YOUR ASSIGNMENT -
Select the lines of the records containing the word "DGND" and list them.

(Change detection outputs)
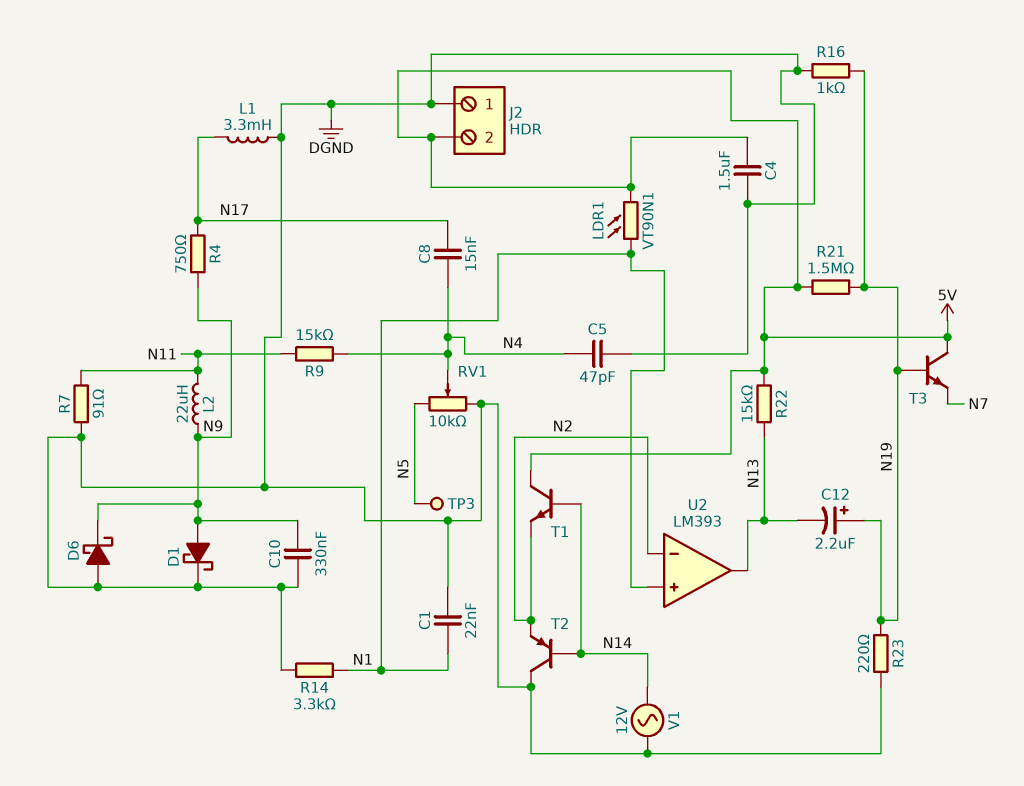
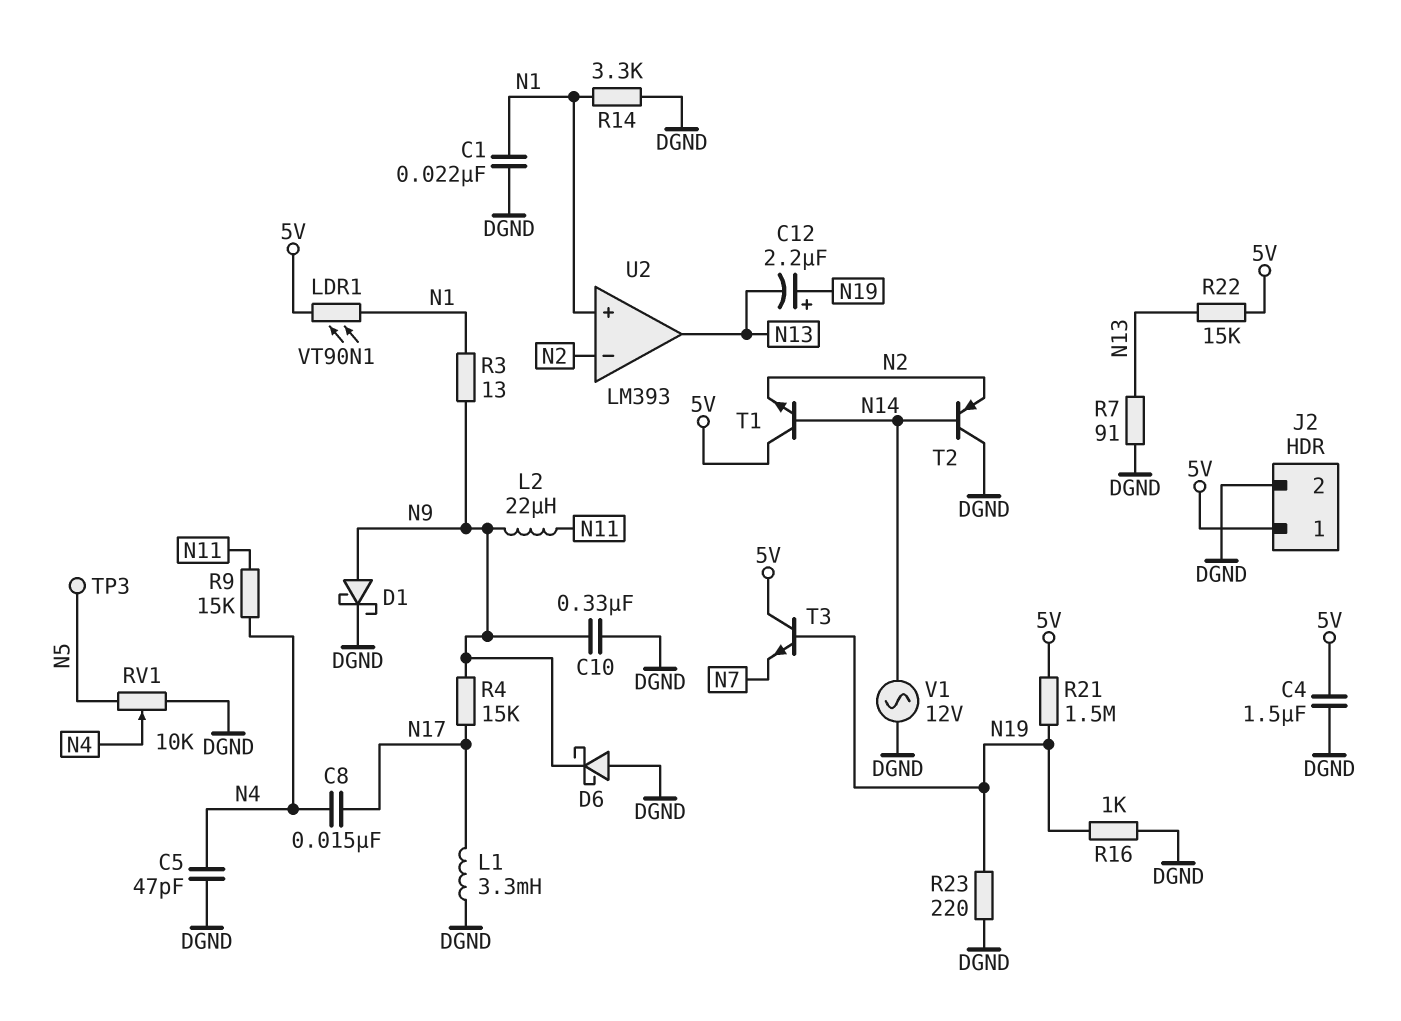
J2 pin 1: DGND -> 5V
J2 pin 2: 5V -> DGND
R3: none -> 13 (N1, N9)
R4: 750 (N9, N17) -> 15k (N9, N17)
R7: 91 (DGND, N11) -> 91 (DGND, N13)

SOLUTION TO THIS TASK -
J2 pin 1: DGND -> 5V
J2 pin 2: 5V -> DGND
R7: 91 (DGND, N11) -> 91 (DGND, N13)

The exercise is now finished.